→ **Extracted entries**:

----

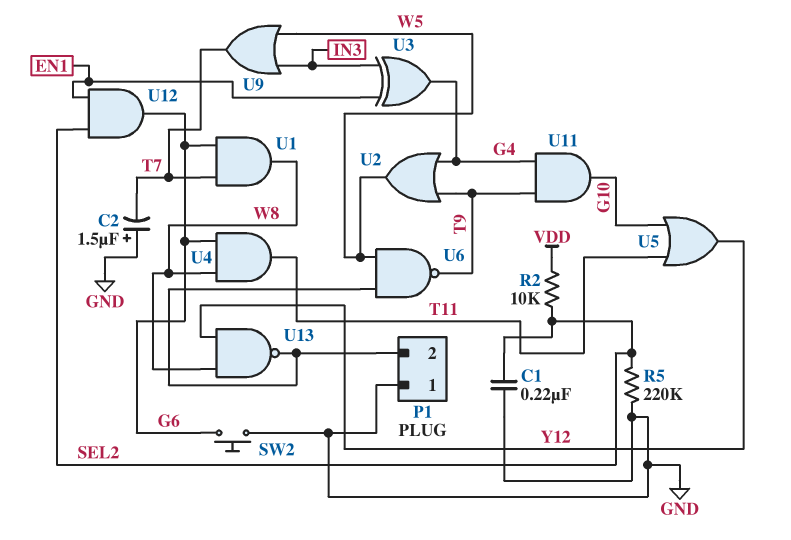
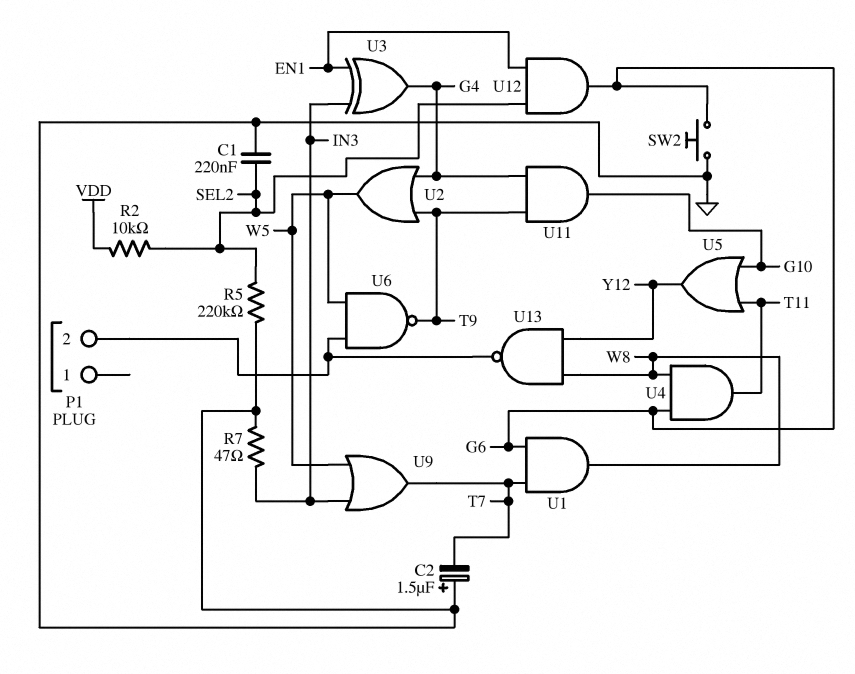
P1 pin 1: GND -> none
R7: none -> 47 (GND, IN3)

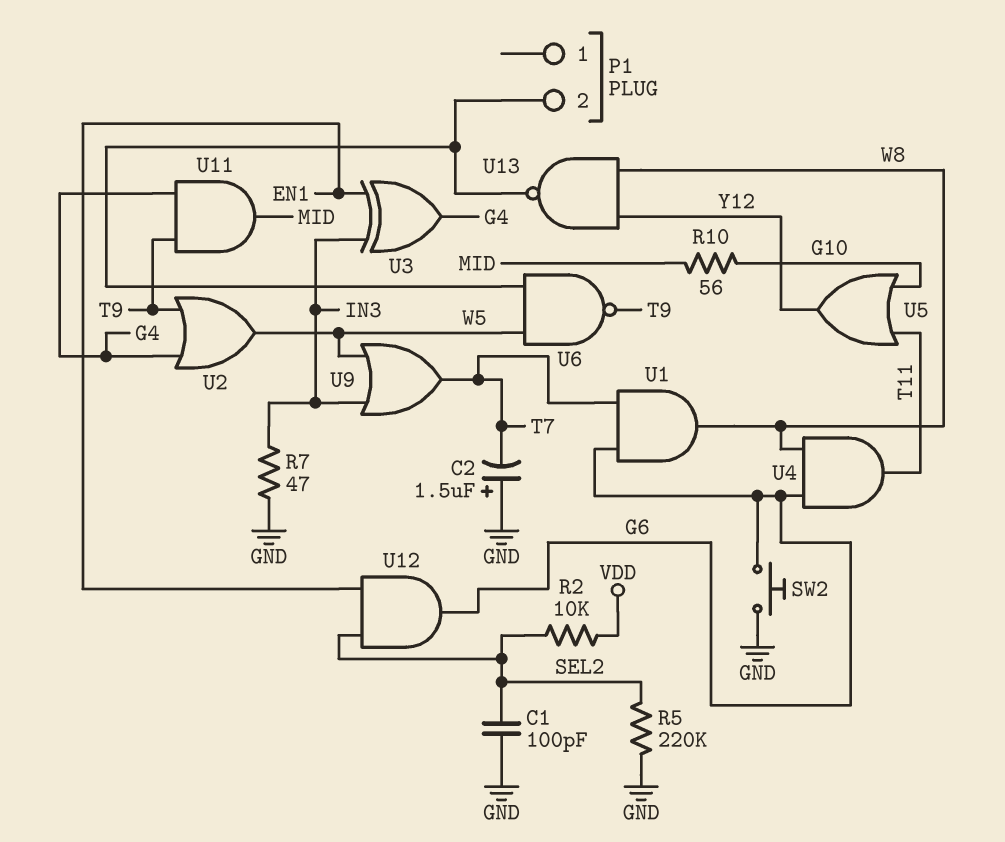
C1: 220nF (GND, SEL2) -> 100pF (GND, SEL2)
R10: none -> 56 (G10, MID)
U11: AND (in G4, in T9, out G10) -> AND (in G4, in T9, out MID)

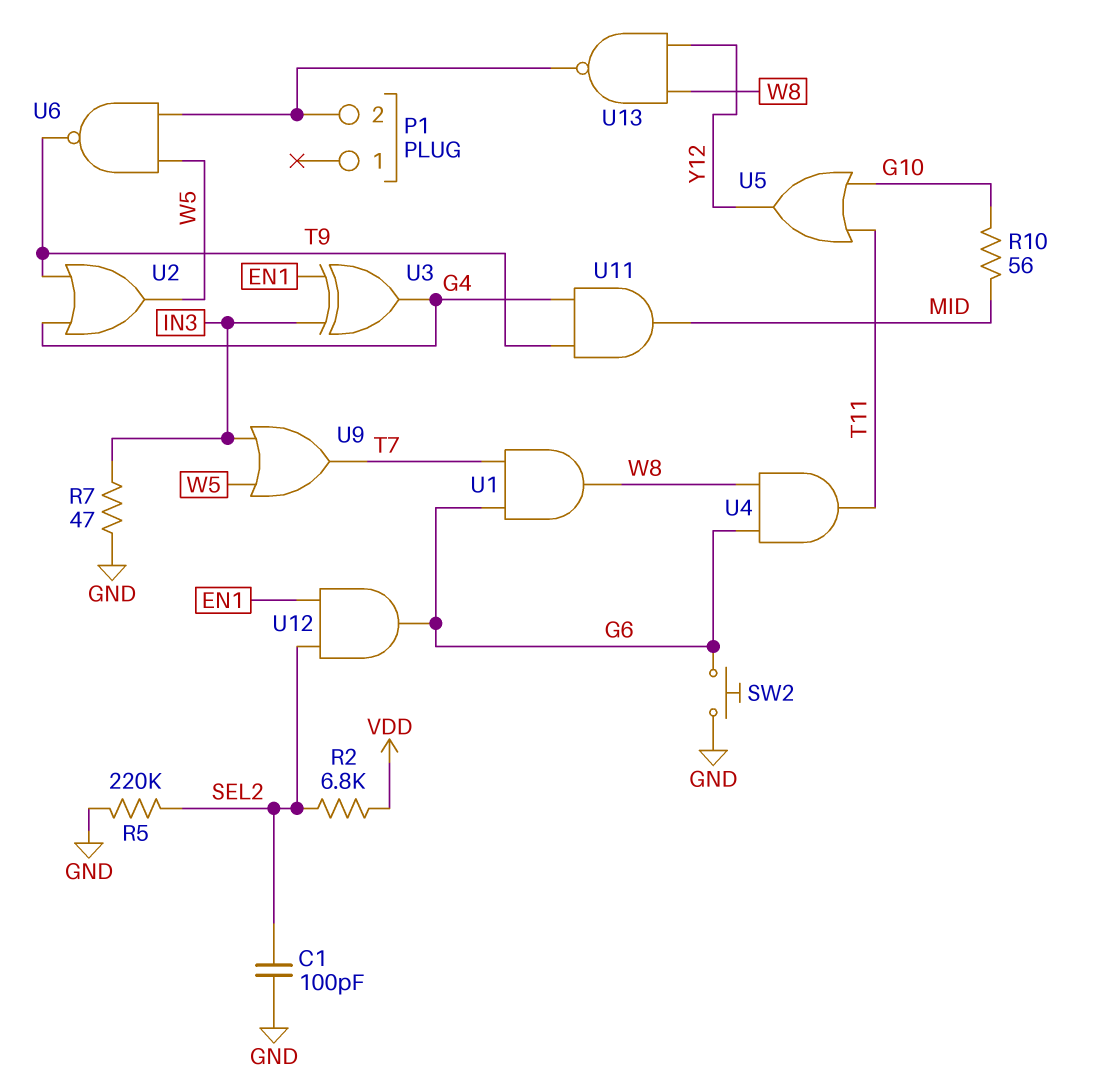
C2: 1.5uF (plus GND, minus T7) -> none
R2: 10k (SEL2, VDD) -> 6.8k (SEL2, VDD)

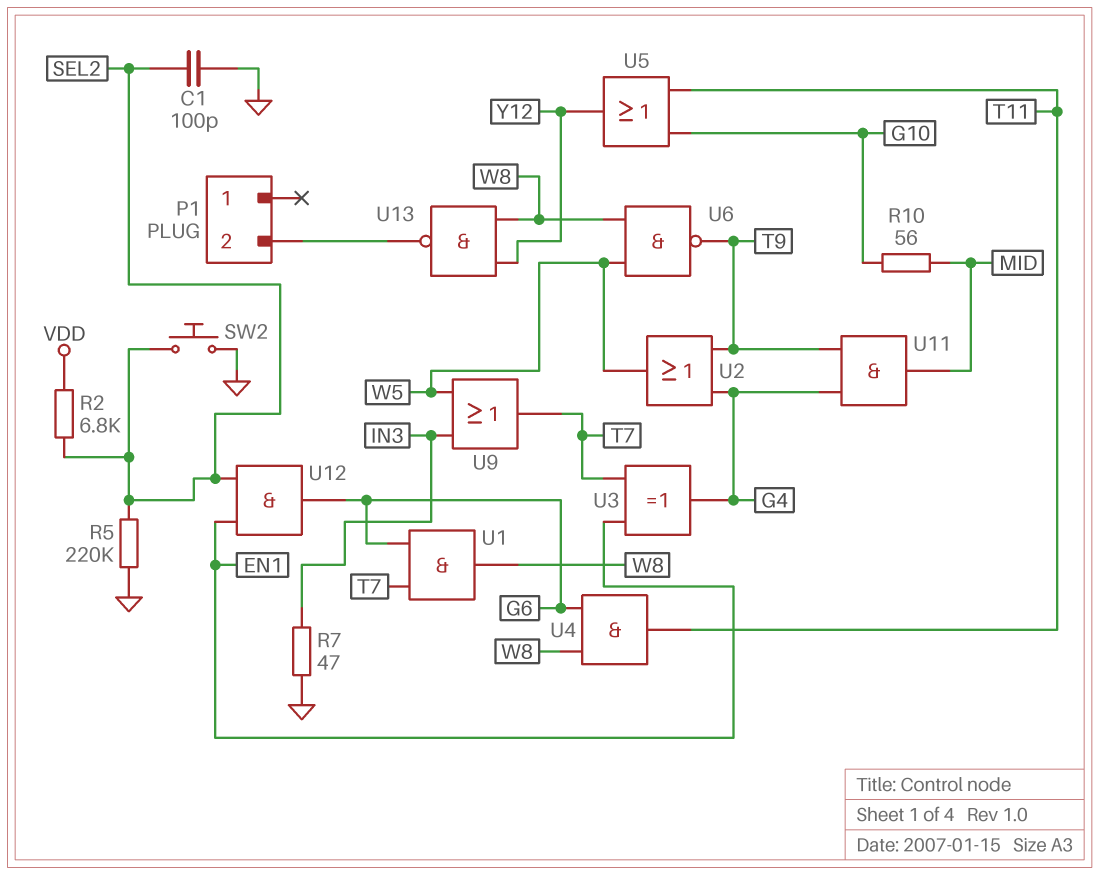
SW2: button (G6, GND) -> button (GND, SEL2)
U3: XOR (in EN1, in IN3, out G4) -> XOR (in EN1, in T7, out G4)
U6: NAND (in P1/2, in W5, out T9) -> NAND (in W5, in W8, out T9)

----

Transcribe exactly, and only, the lines from the line with "C2: 1.5uF (plus GND, minus T7) -> none" through the last line of the records, inclusive; the pictures do not belong in the copy.

→ **Response box**:
C2: 1.5uF (plus GND, minus T7) -> none
R2: 10k (SEL2, VDD) -> 6.8k (SEL2, VDD)

SW2: button (G6, GND) -> button (GND, SEL2)
U3: XOR (in EN1, in IN3, out G4) -> XOR (in EN1, in T7, out G4)
U6: NAND (in P1/2, in W5, out T9) -> NAND (in W5, in W8, out T9)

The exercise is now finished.